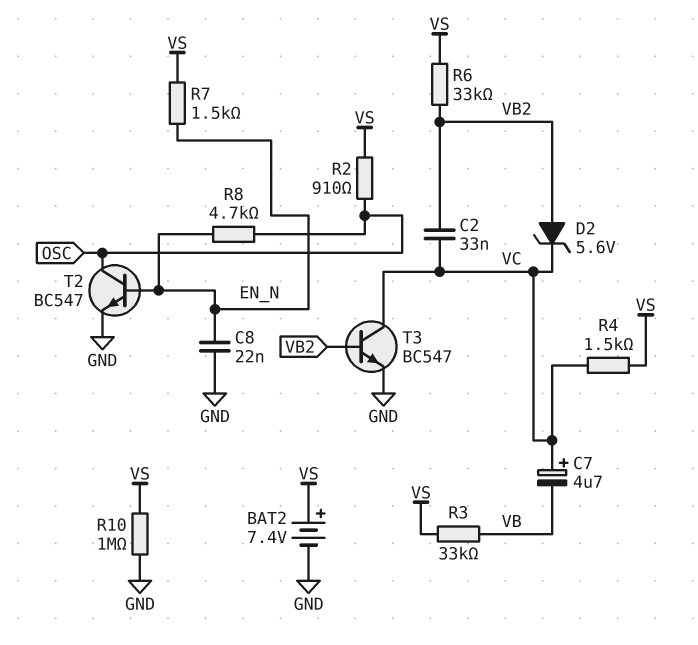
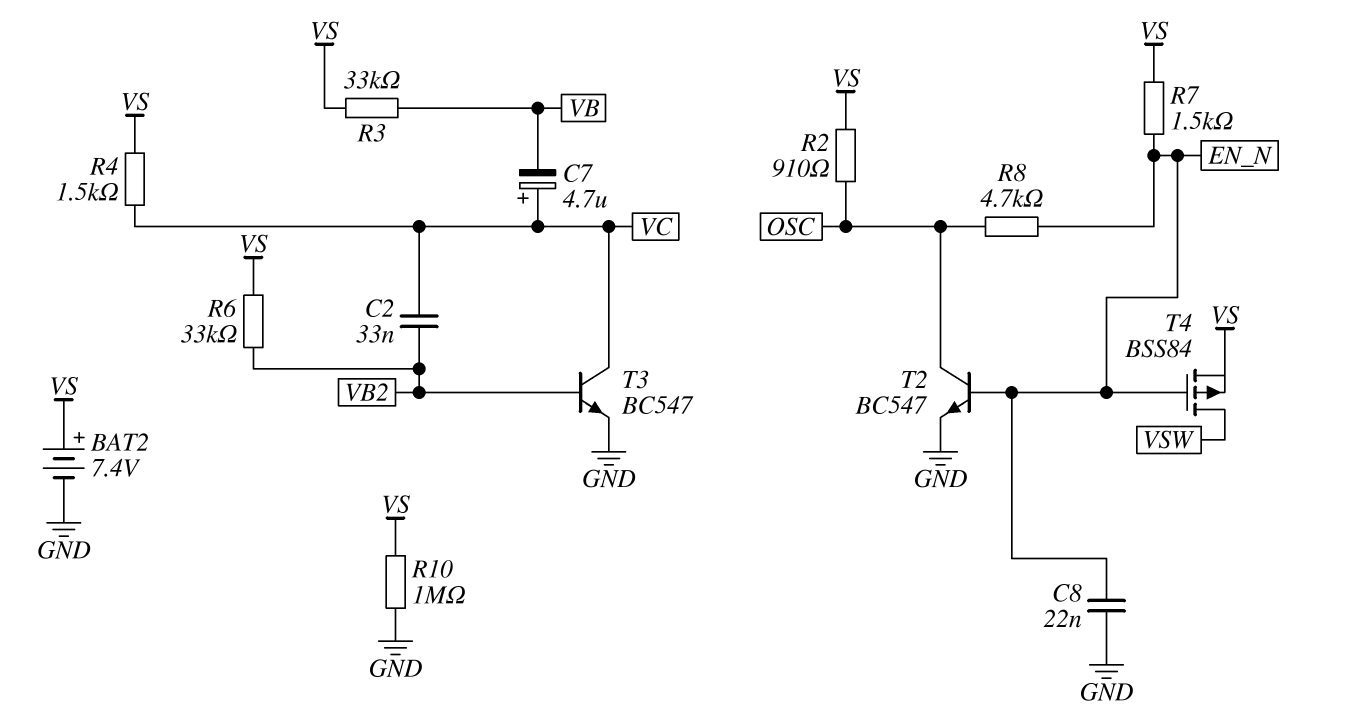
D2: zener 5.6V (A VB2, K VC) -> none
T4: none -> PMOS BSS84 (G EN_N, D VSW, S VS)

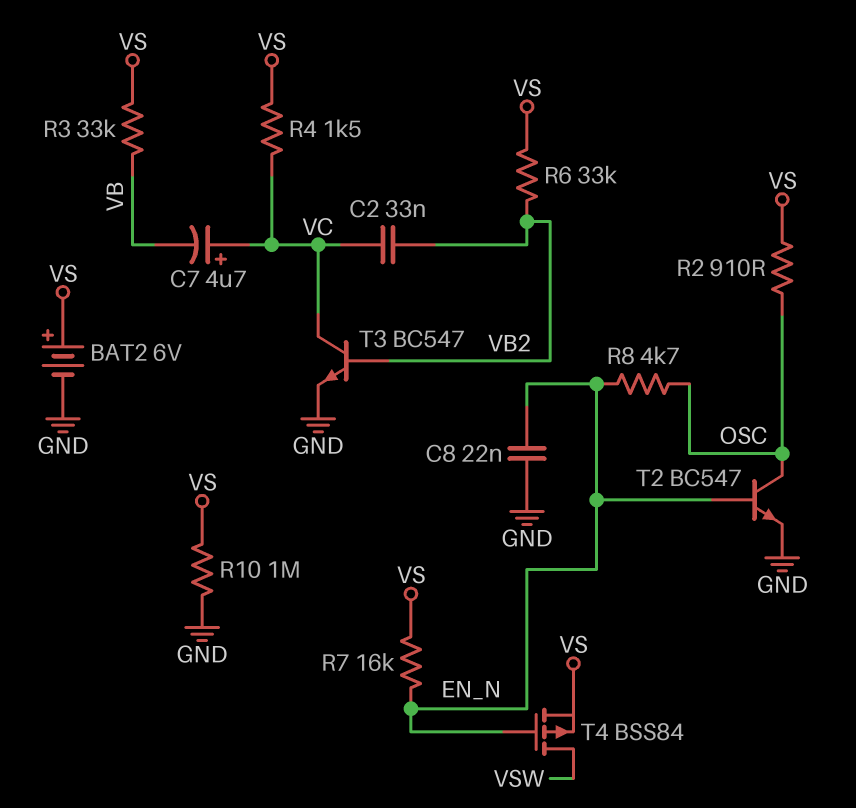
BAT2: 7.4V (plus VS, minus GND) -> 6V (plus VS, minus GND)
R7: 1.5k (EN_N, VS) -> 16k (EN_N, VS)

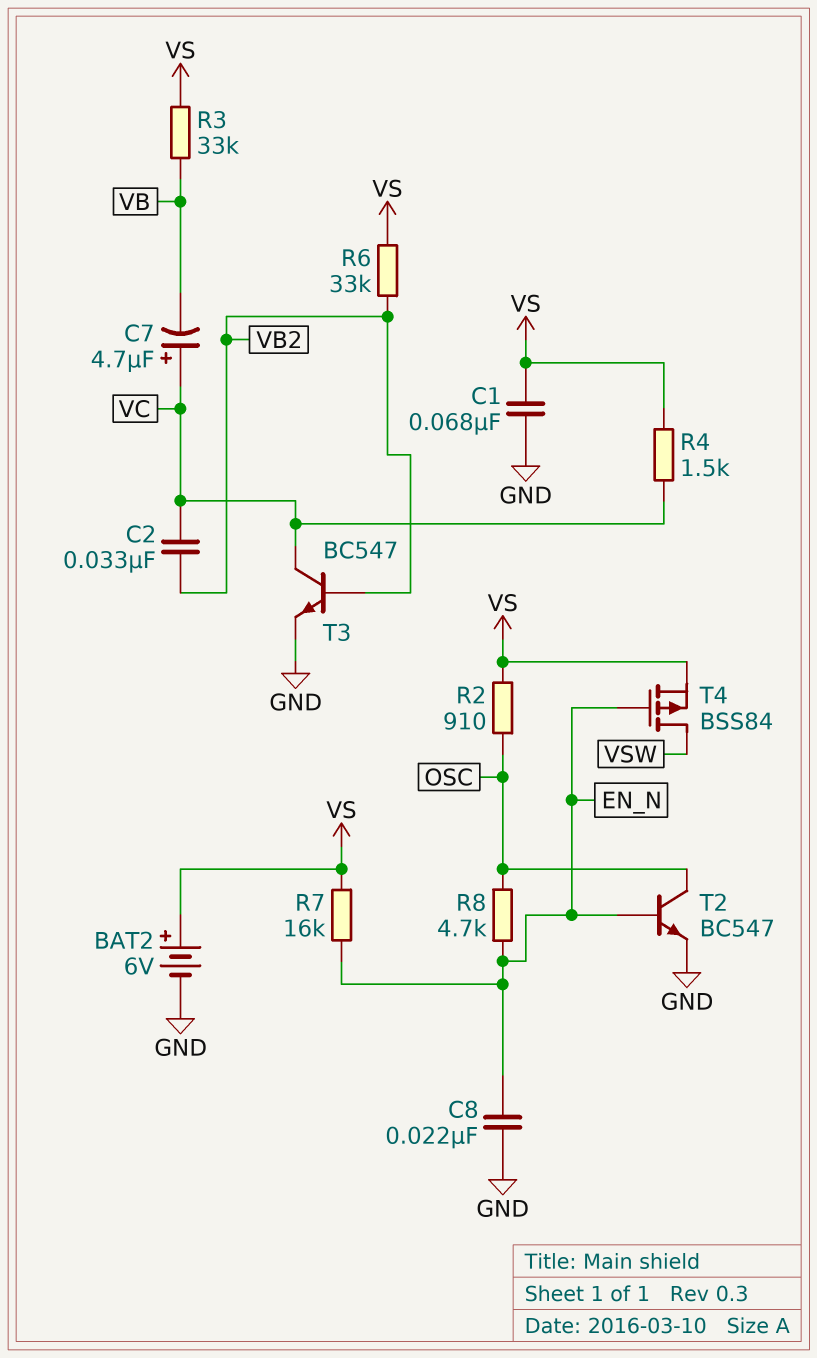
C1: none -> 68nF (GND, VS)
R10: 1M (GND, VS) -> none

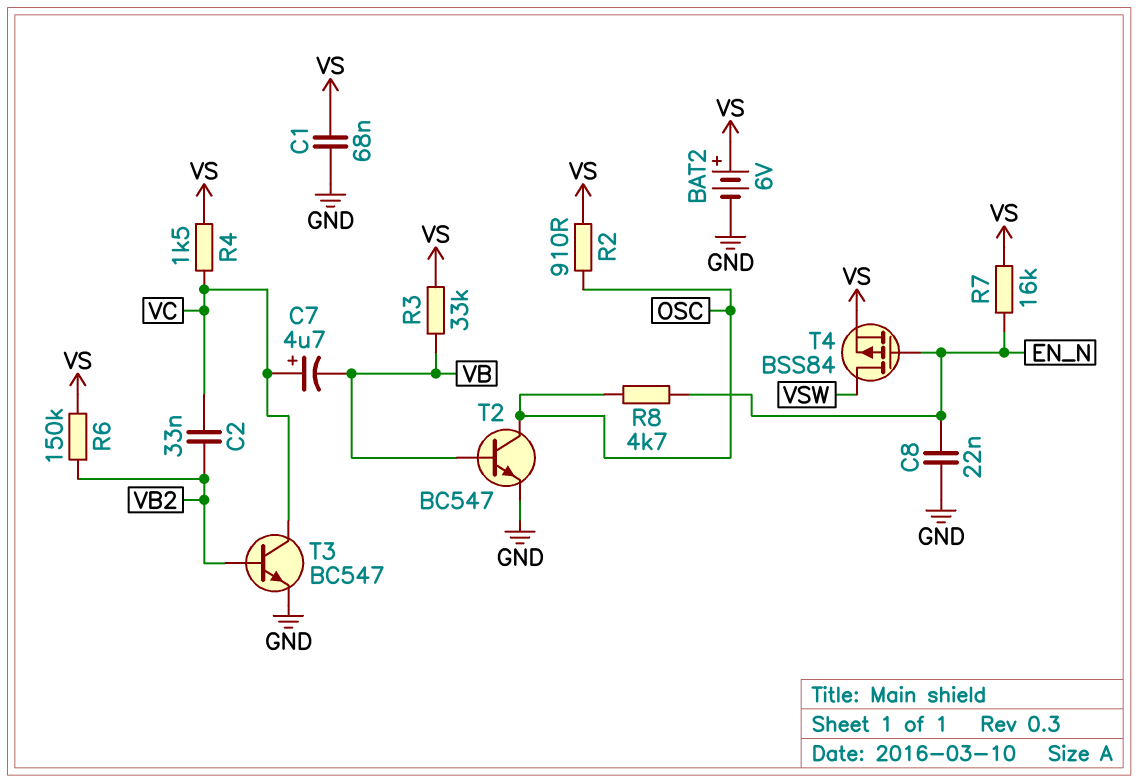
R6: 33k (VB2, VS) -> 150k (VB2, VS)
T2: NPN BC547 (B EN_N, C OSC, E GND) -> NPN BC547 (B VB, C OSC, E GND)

EXERCISE DETAILS: Working down the entries above, count each line in which "none" occurs, and state only the resulting number.

SOLUTION FOR THIS TASK: 4